--- Available data Enclosed Below ---

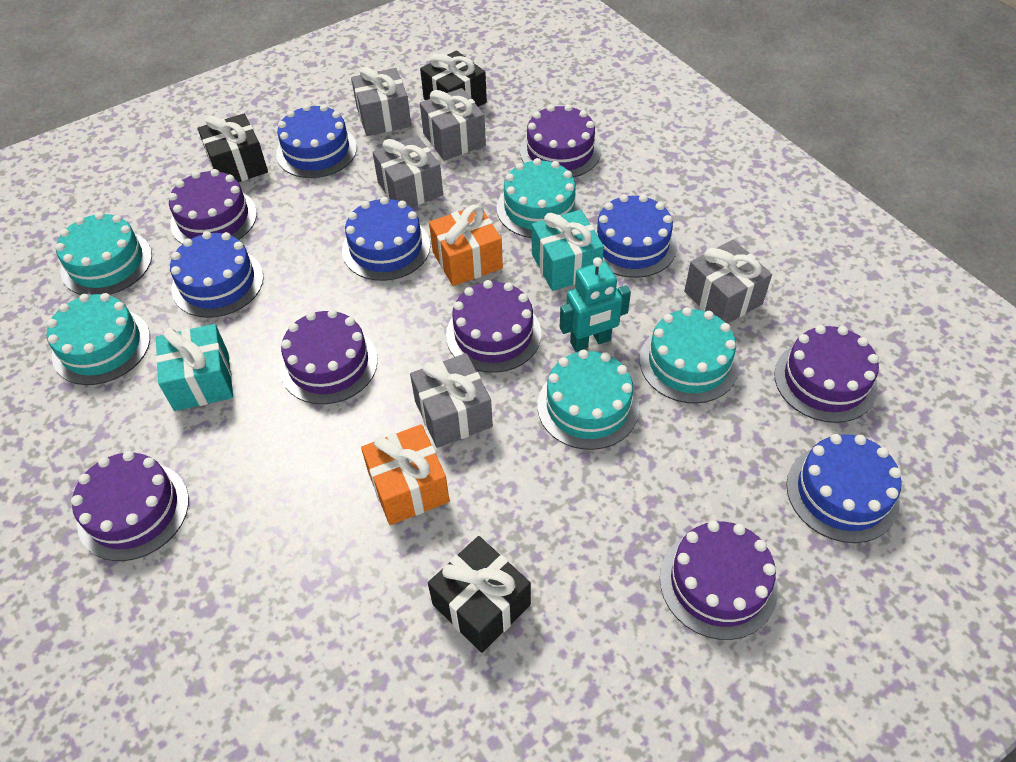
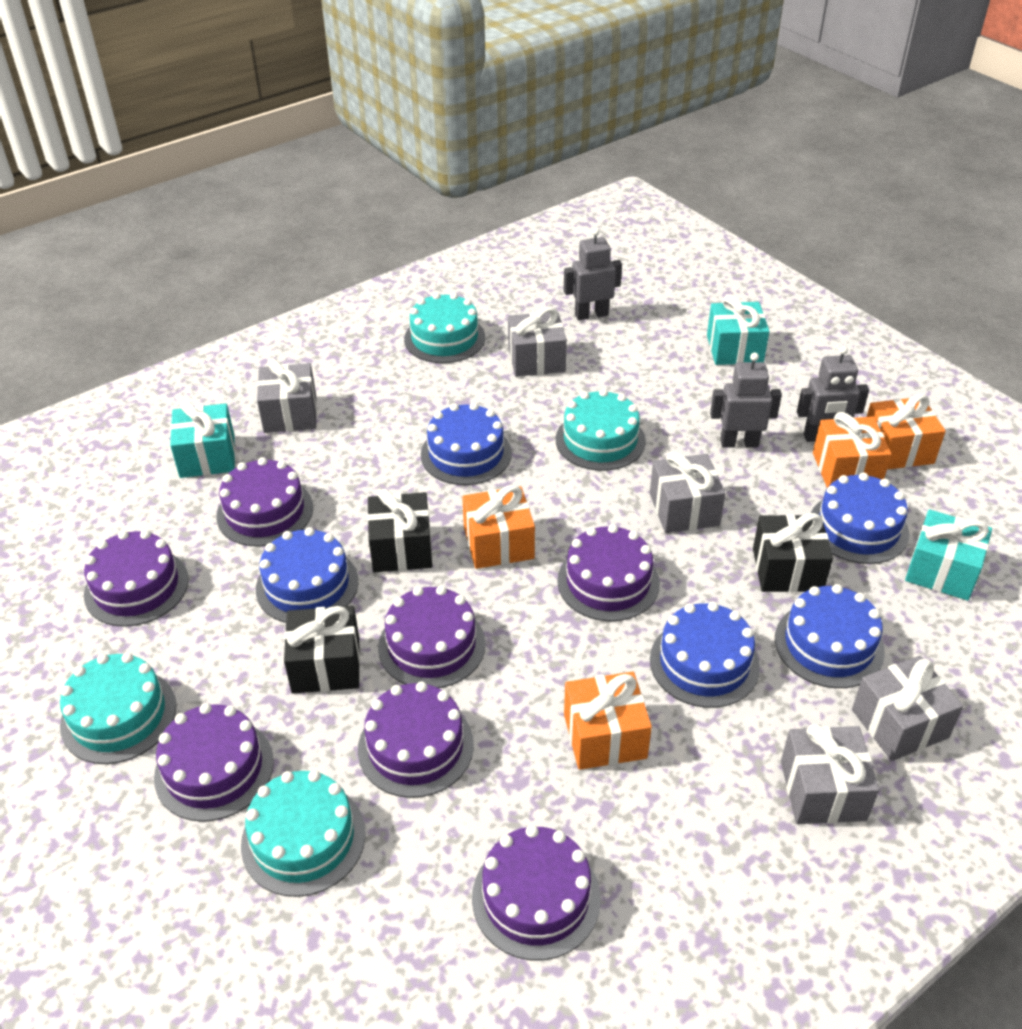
grey robot: 0 -> 3
orange gift: 2 -> 4
turquoise cake: 5 -> 4
turquoise gift: 2 -> 3
turquoise robot: 1 -> 0

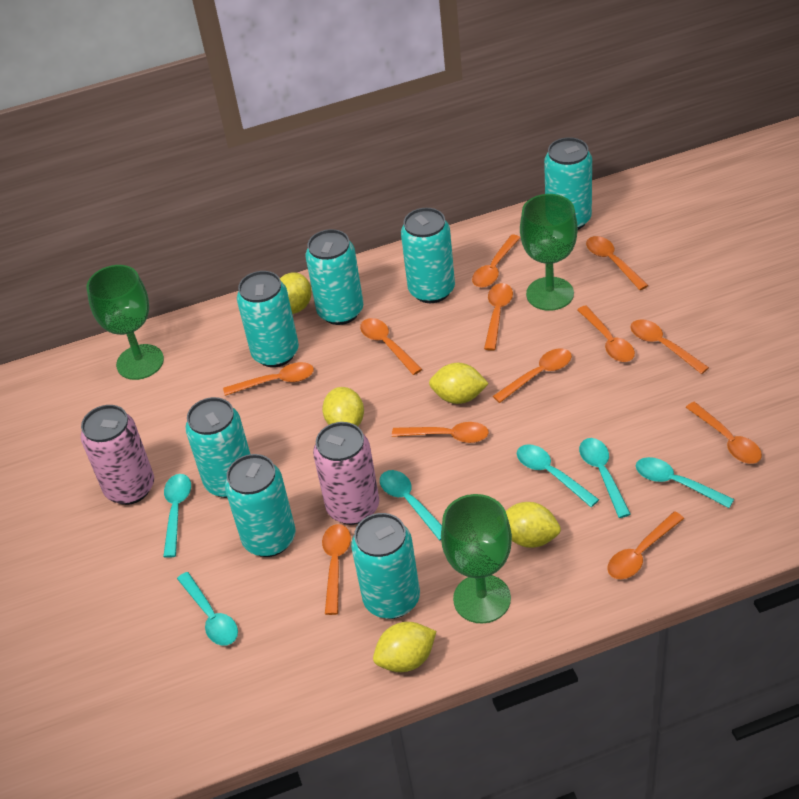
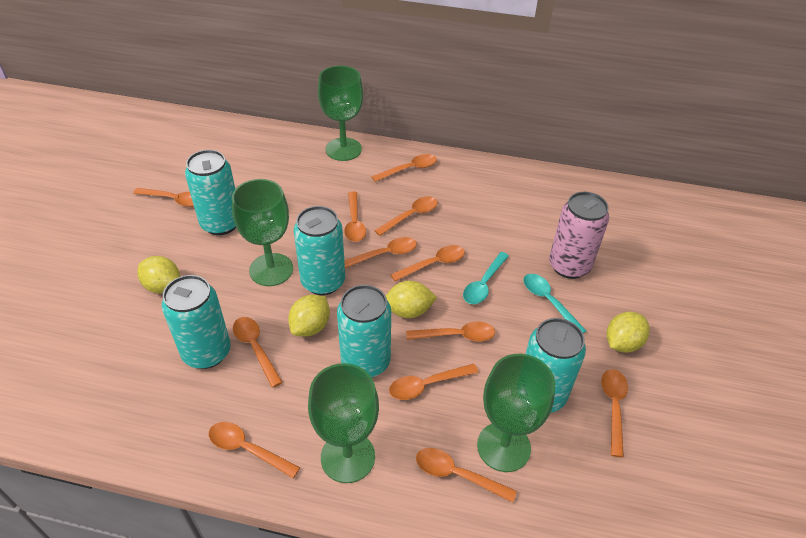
green goblet: 3 -> 4
pink can: 2 -> 1
turquoise can: 7 -> 5
turquoise spoon: 6 -> 2
yellow lemon: 5 -> 4

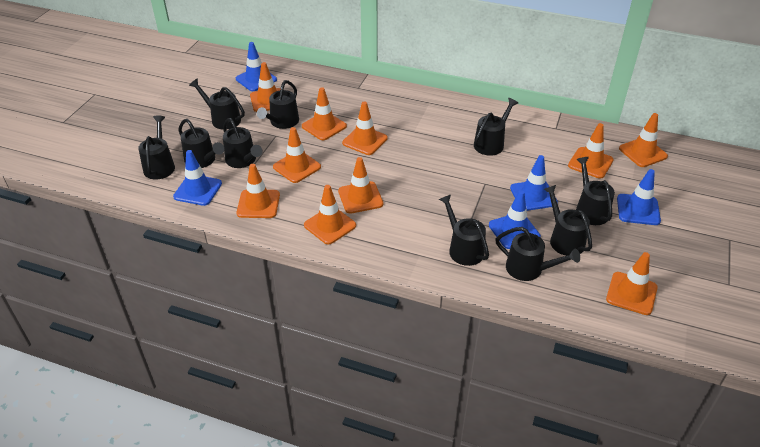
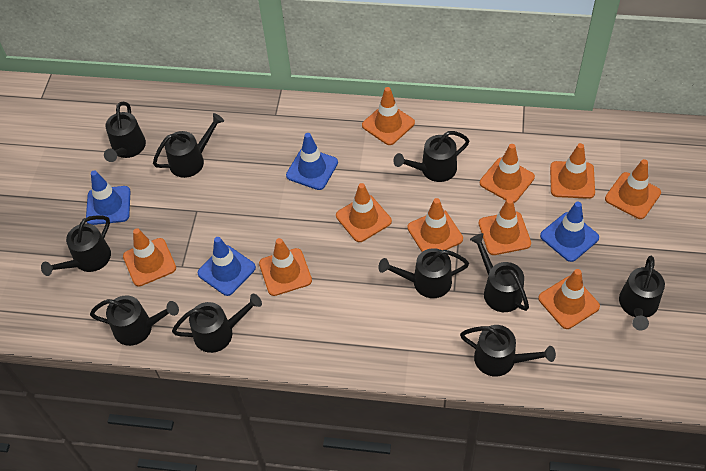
blue traffic cone: 5 -> 4

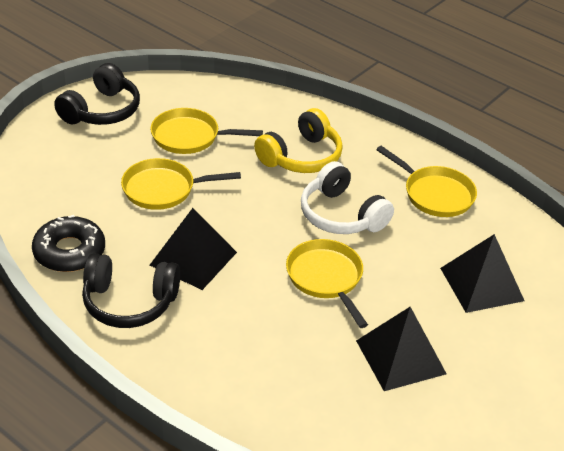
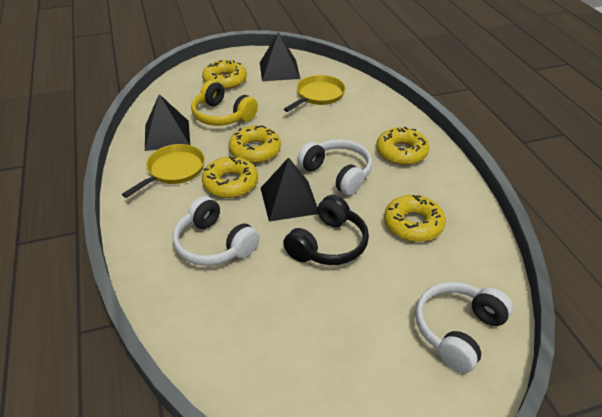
black donut: 1 -> 0
black headphones: 2 -> 1
white headphones: 1 -> 3
yellow donut: 0 -> 5
yellow pan: 4 -> 2

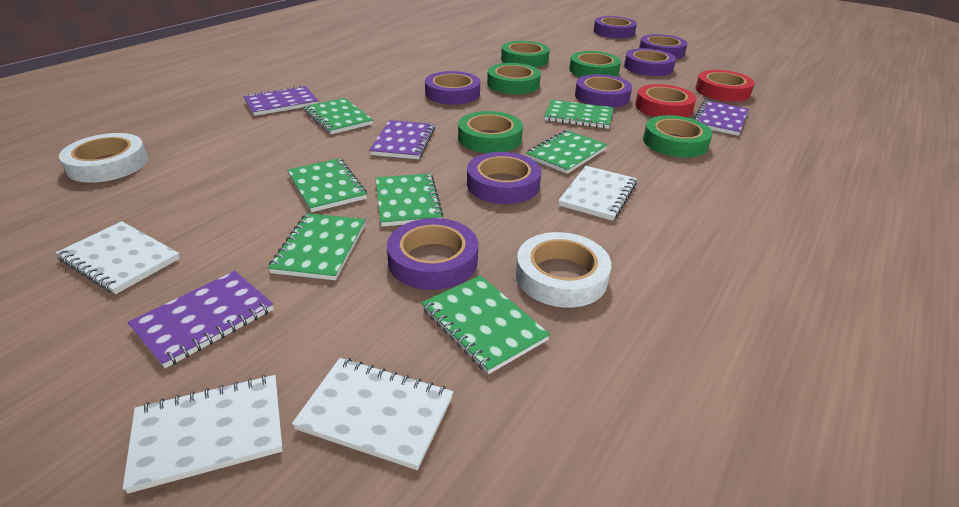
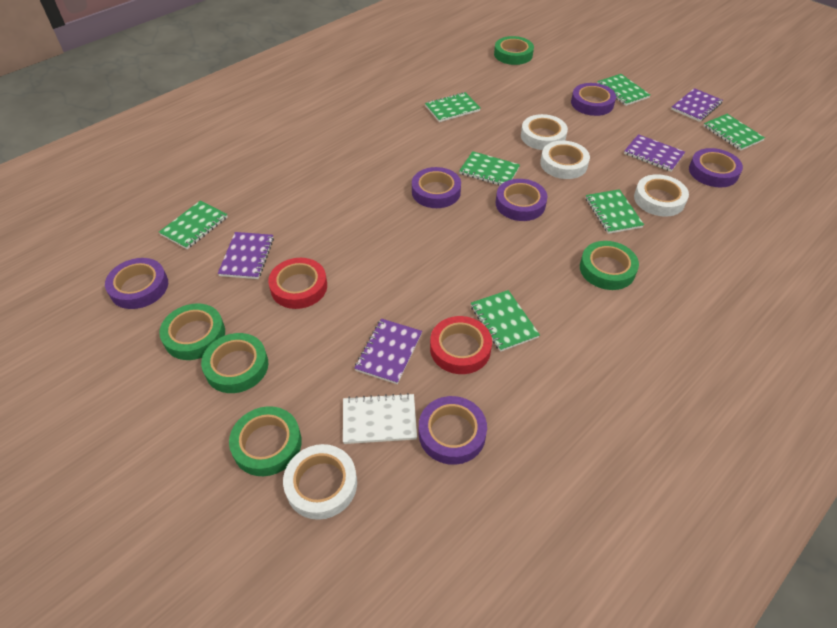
purple tape: 7 -> 6
white notebook: 4 -> 1
white tape: 2 -> 4

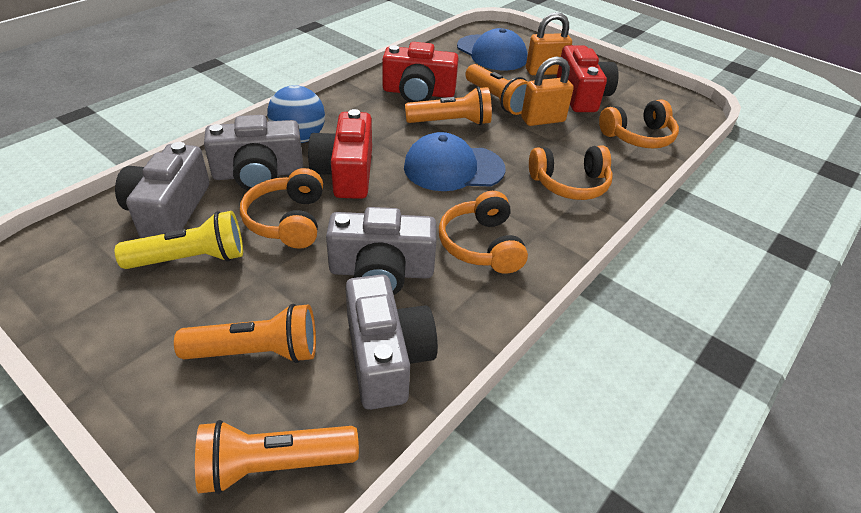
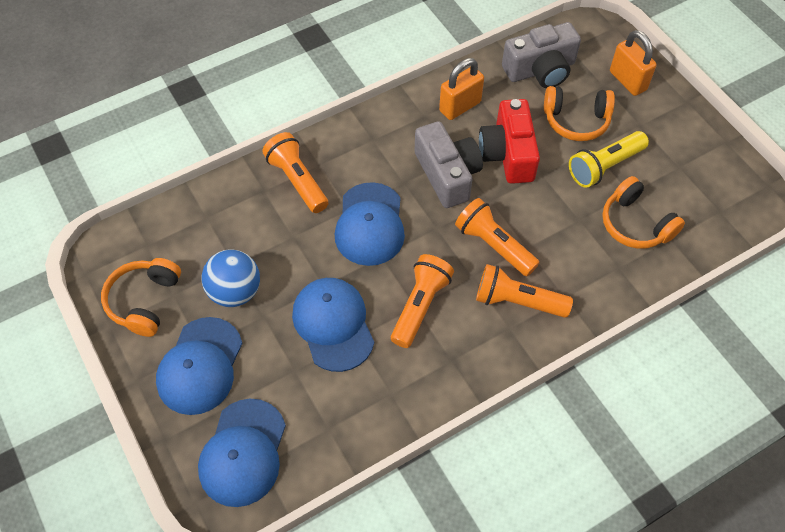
blue cap: 2 -> 4
grey camera: 4 -> 2
orange headphones: 4 -> 3
red camera: 3 -> 1

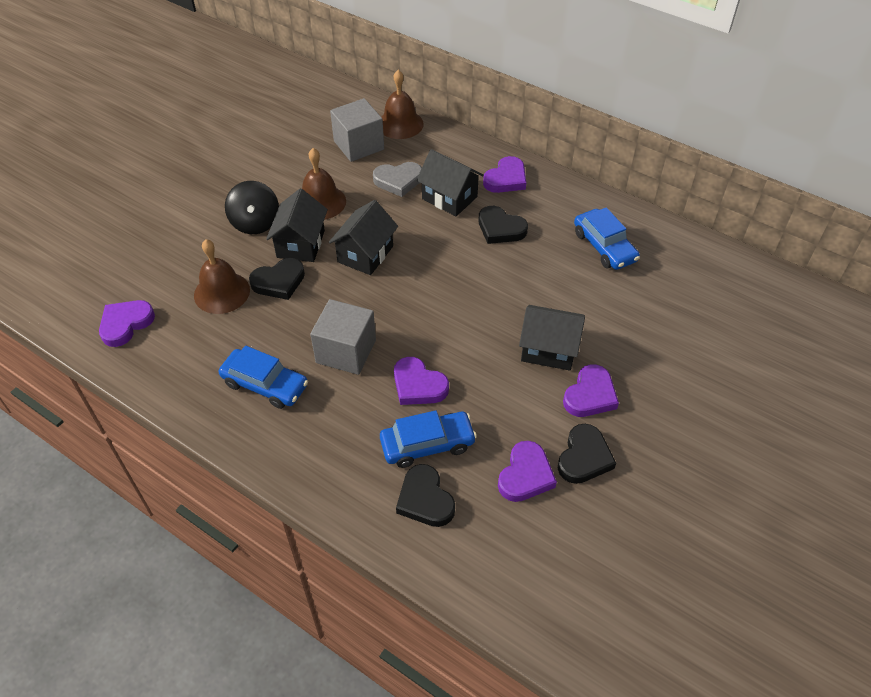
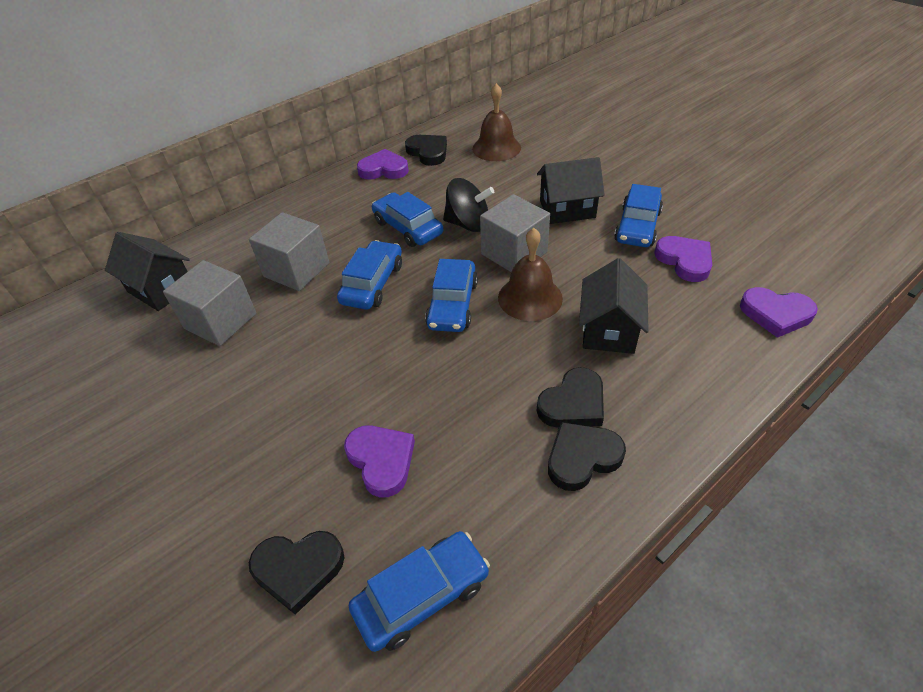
black house: 4 -> 3
blue car: 3 -> 5
brown bell: 3 -> 2
grey cube: 2 -> 3
grey heart: 1 -> 0
purple heart: 5 -> 4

--- End of Enclosed Available data ---

Your instructions
When the word "blue" appears in a line of the listing, copy that line.

Exercise response
blue traffic cone: 5 -> 4
blue cap: 2 -> 4
blue car: 3 -> 5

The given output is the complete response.